Your assignment — Transcribe every entry verbatim; omit pictures.

Given data —
'''

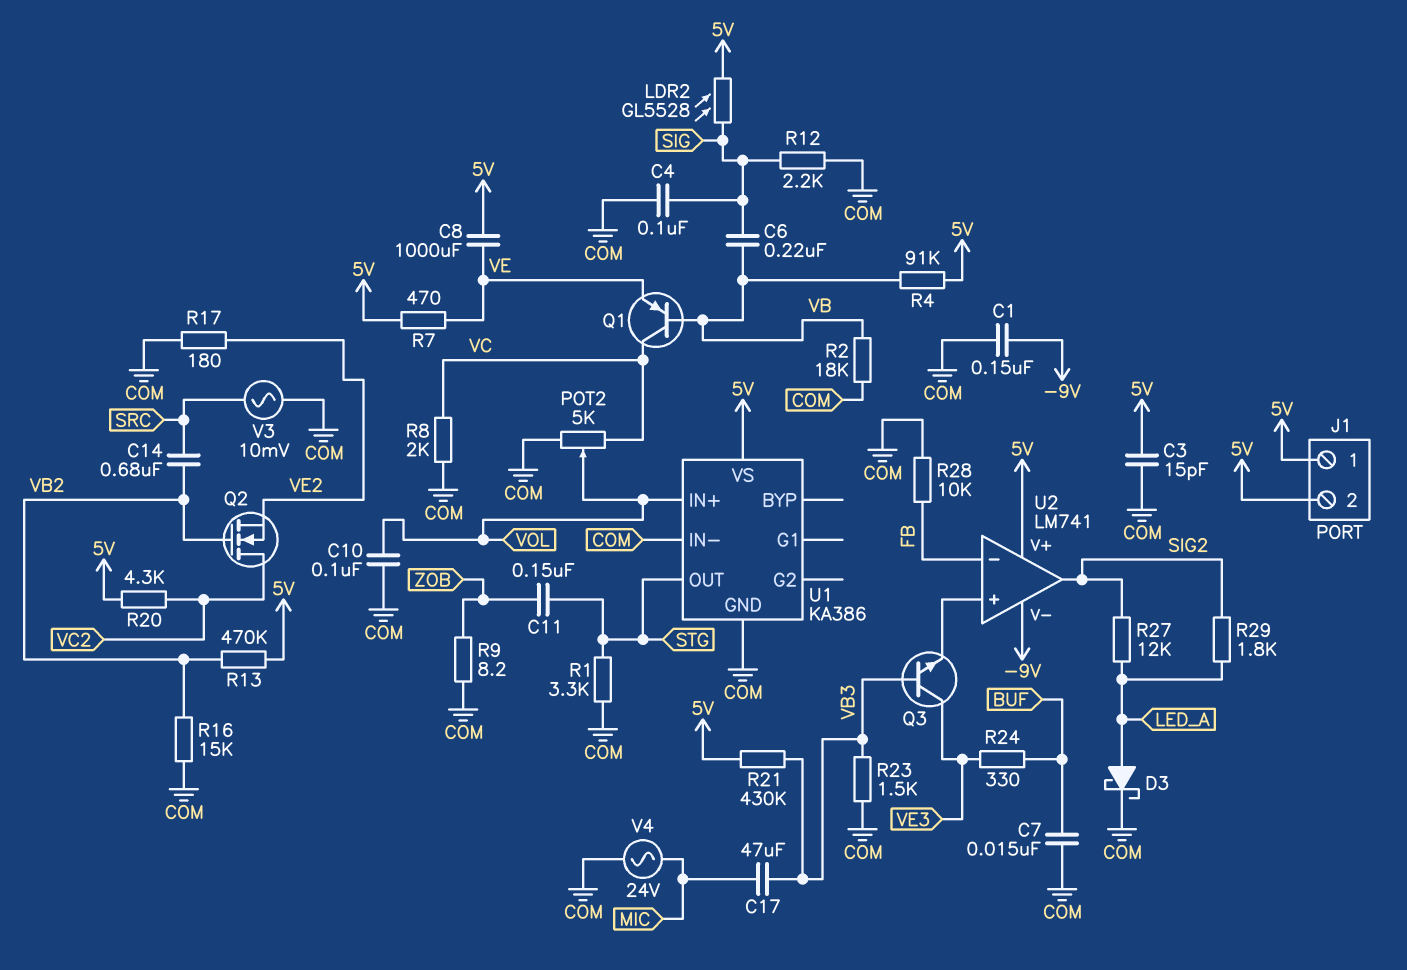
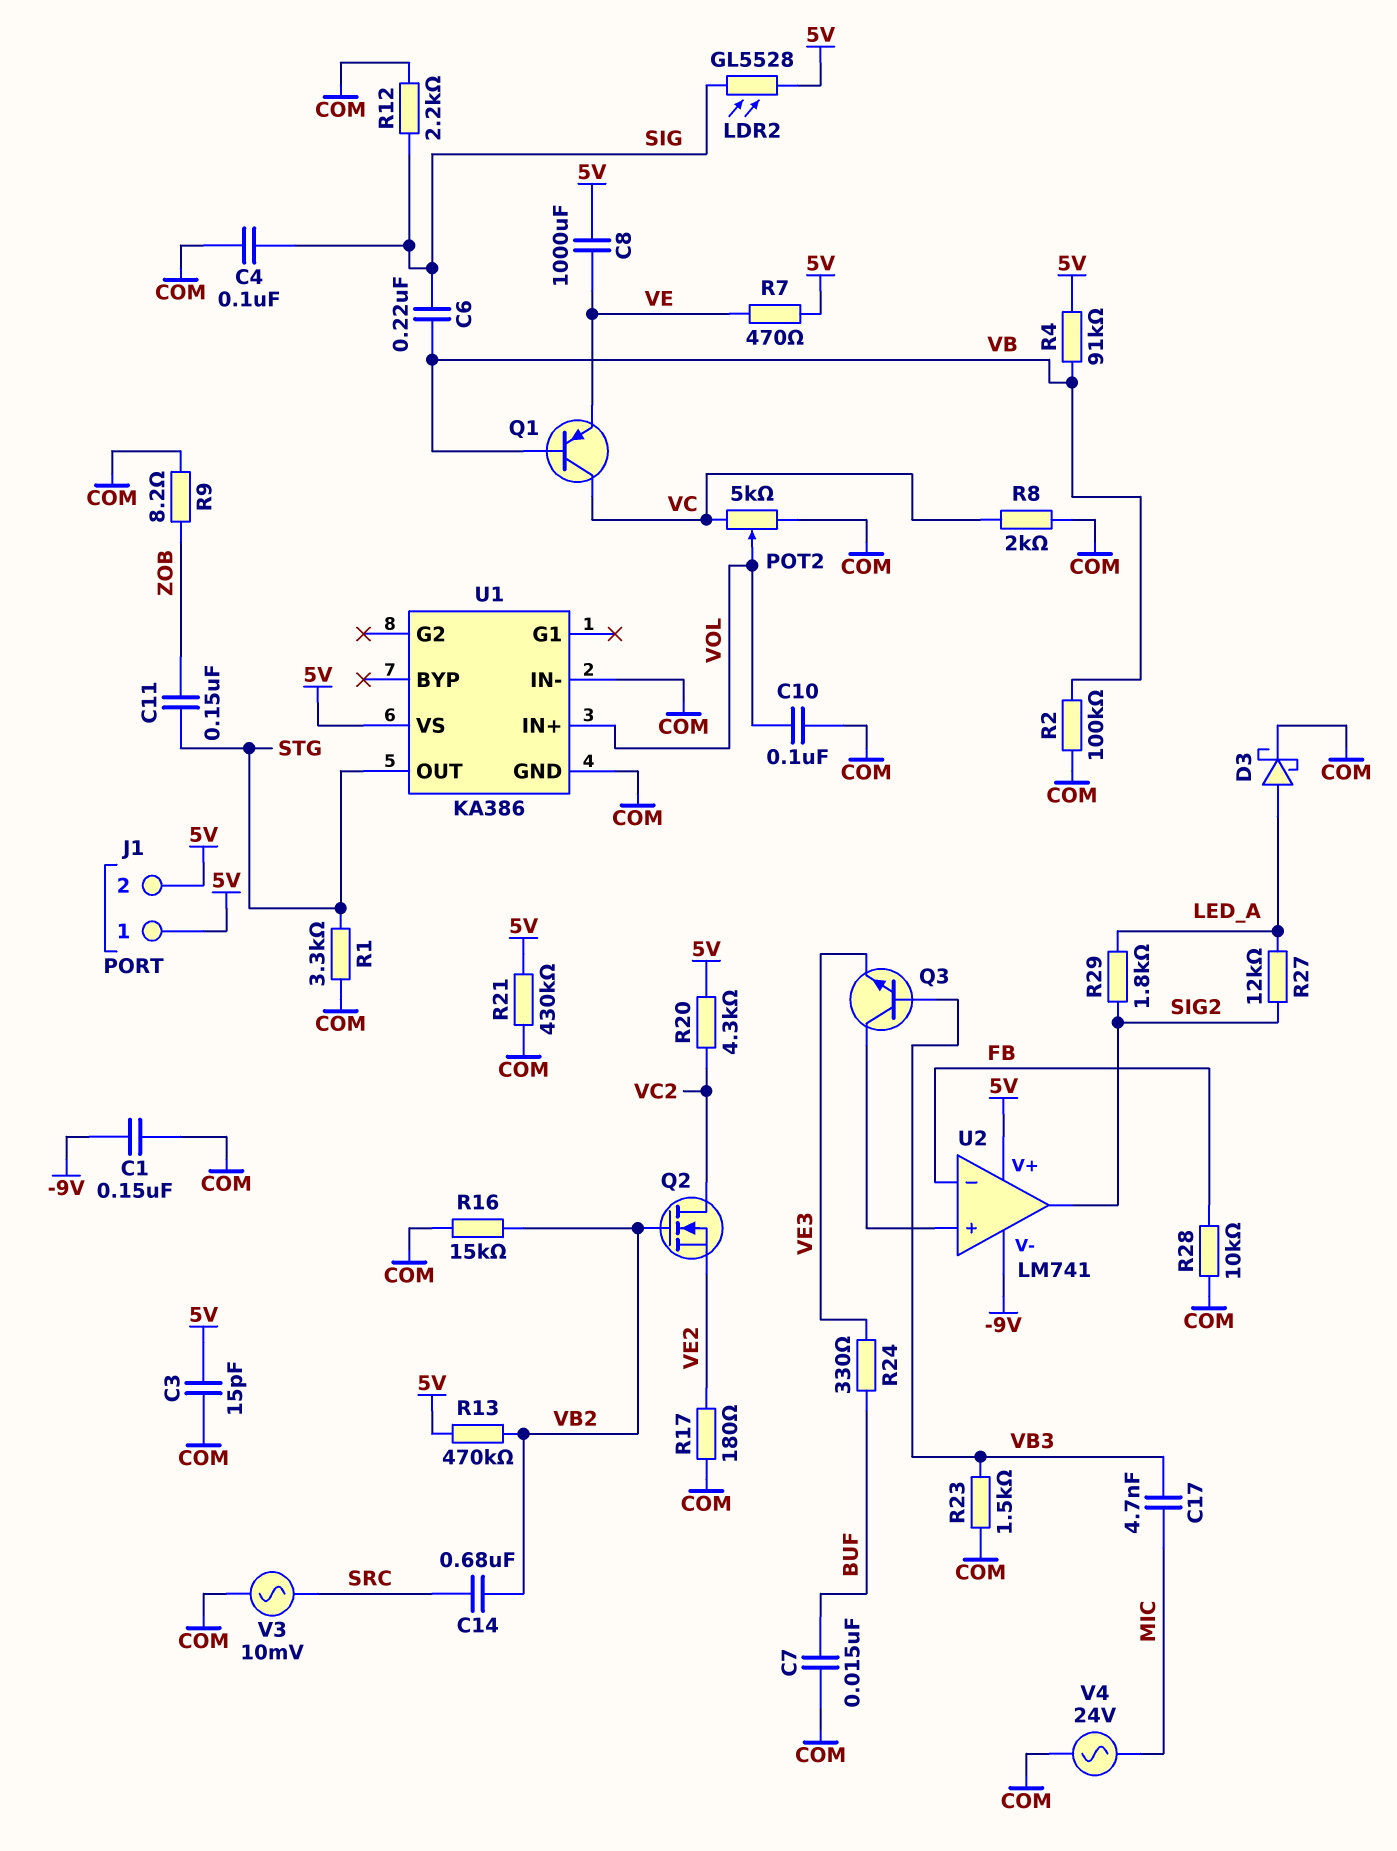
C17: 47uF (MIC, VB3) -> 4.7nF (MIC, VB3)
Q3: NPN (B VB3, C VE3, E U2/in+) -> NPN (B VB3, C U2/in+, E VE3)
R2: 18k (COM, VB) -> 100k (COM, VB)
R21: 430k (5V, VB3) -> 430k (5V, COM)

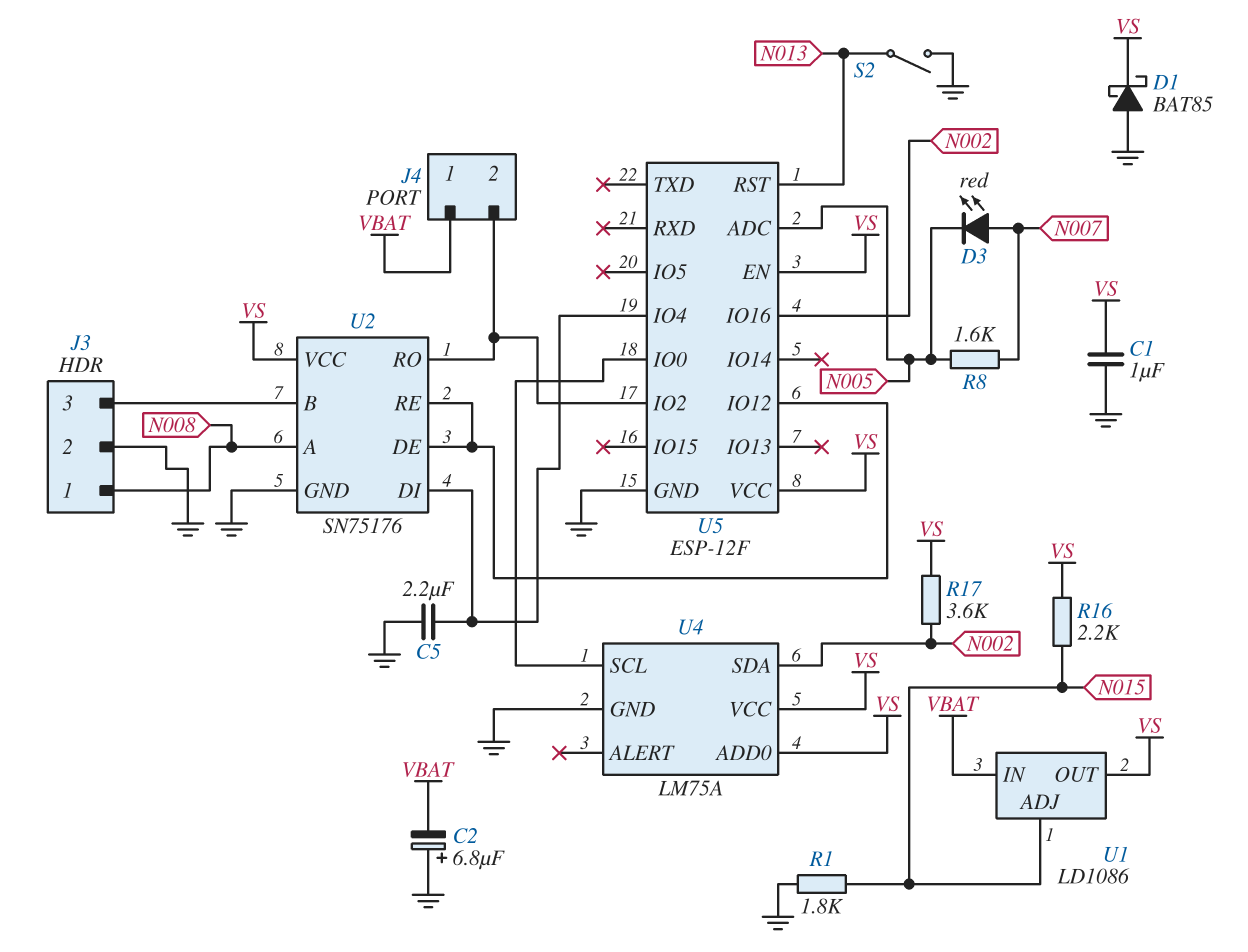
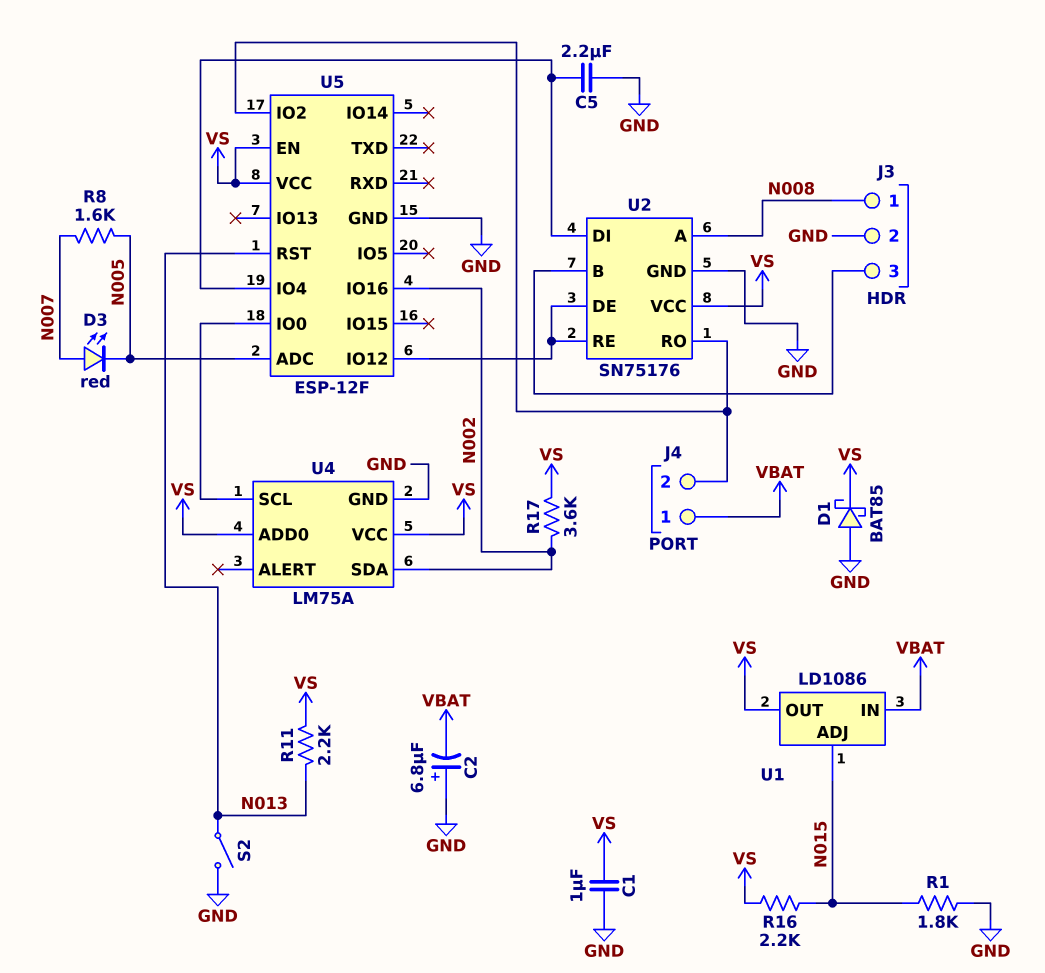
R11: none -> 2.2k (N013, VS)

'''

Solution to the problem —
C17: 47uF (MIC, VB3) -> 4.7nF (MIC, VB3)
Q3: NPN (B VB3, C VE3, E U2/in+) -> NPN (B VB3, C U2/in+, E VE3)
R2: 18k (COM, VB) -> 100k (COM, VB)
R21: 430k (5V, VB3) -> 430k (5V, COM)

R11: none -> 2.2k (N013, VS)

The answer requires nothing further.